┌──

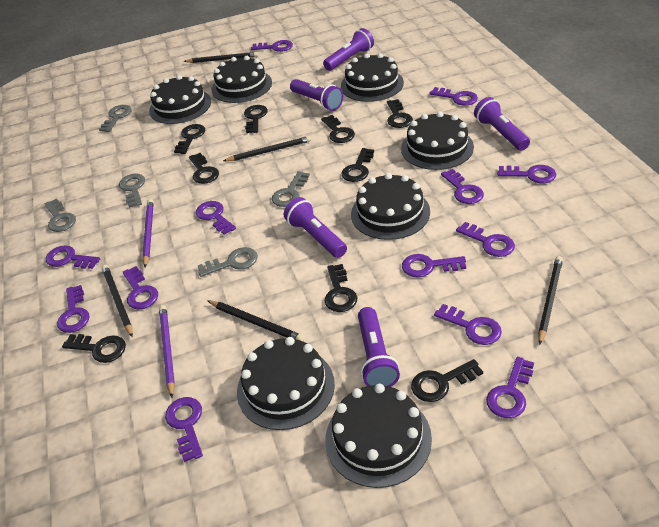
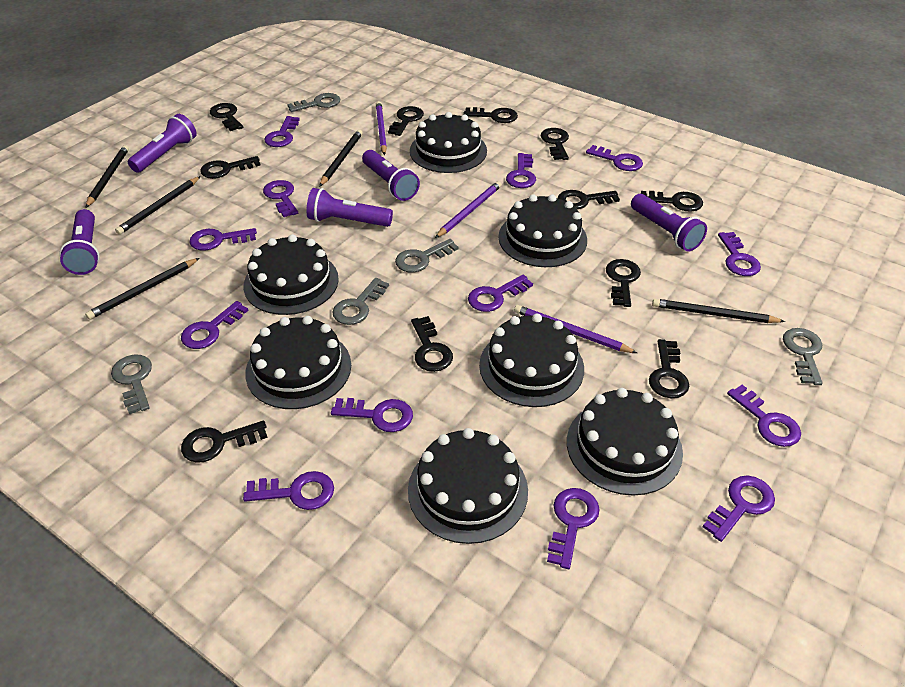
black key: 9 -> 11
purple pencil: 2 -> 3

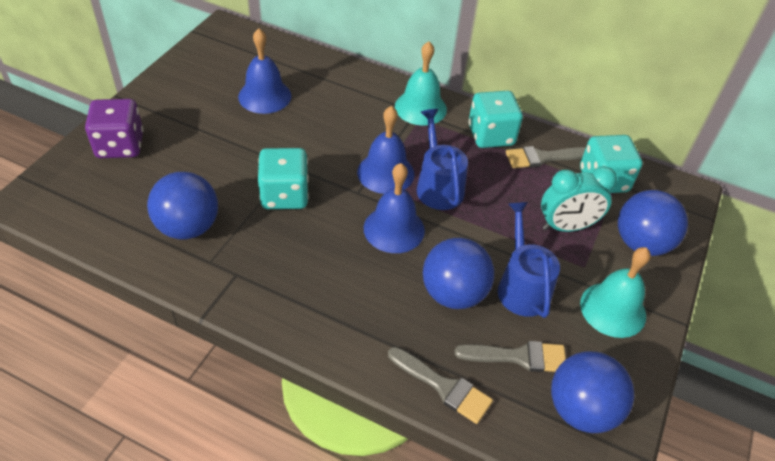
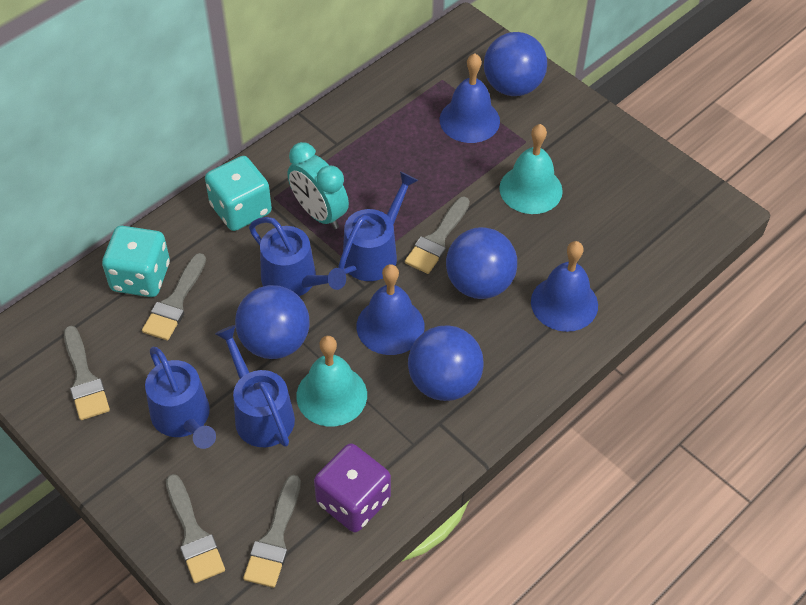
blue watering can: 2 -> 4
grey brush: 3 -> 5
turquoise dice: 3 -> 2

└──

WHAT TO DO: Set down, word for word, the line that contains "blue watering can: 2 -> 4" and all lines after it up to the end of the listing.

SOLVED PROBLEM:
blue watering can: 2 -> 4
grey brush: 3 -> 5
turquoise dice: 3 -> 2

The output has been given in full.